● **Work task**
Every line of the entries below from the one containing "blue vase: 5 -> 4" to the one containing "white carrot: 9 -> 10", both ends included, must be written out exactly. No other line belongs in the answer.

● **Records for this exercise**
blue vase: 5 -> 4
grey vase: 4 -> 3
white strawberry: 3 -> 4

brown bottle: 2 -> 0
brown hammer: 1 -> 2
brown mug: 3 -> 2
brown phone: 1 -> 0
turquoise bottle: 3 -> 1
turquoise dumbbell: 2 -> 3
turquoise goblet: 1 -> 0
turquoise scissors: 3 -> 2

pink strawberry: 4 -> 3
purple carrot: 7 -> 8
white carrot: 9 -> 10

---

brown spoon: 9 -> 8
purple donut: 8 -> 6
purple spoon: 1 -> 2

==

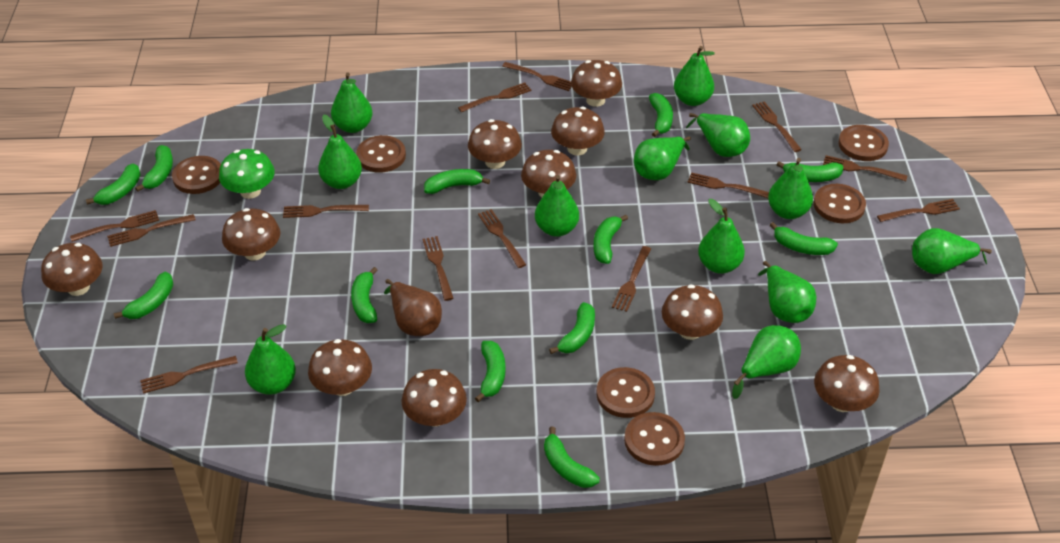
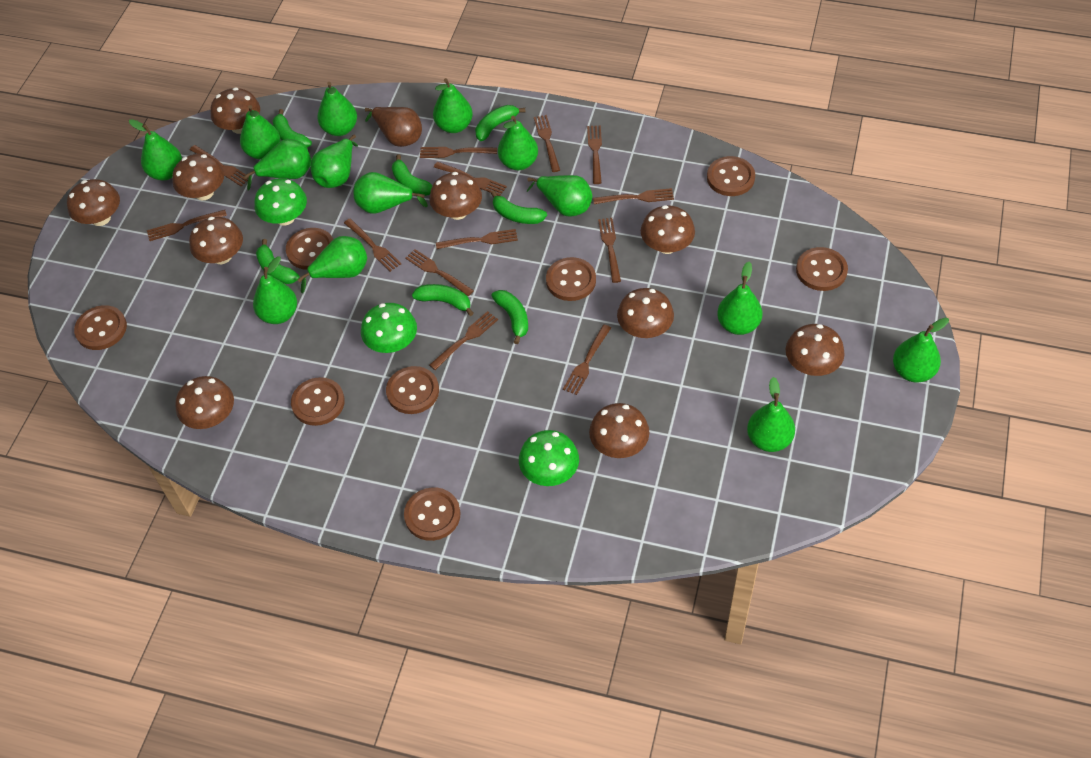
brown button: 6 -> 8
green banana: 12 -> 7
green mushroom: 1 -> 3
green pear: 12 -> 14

● **Answer section**
blue vase: 5 -> 4
grey vase: 4 -> 3
white strawberry: 3 -> 4

brown bottle: 2 -> 0
brown hammer: 1 -> 2
brown mug: 3 -> 2
brown phone: 1 -> 0
turquoise bottle: 3 -> 1
turquoise dumbbell: 2 -> 3
turquoise goblet: 1 -> 0
turquoise scissors: 3 -> 2

pink strawberry: 4 -> 3
purple carrot: 7 -> 8
white carrot: 9 -> 10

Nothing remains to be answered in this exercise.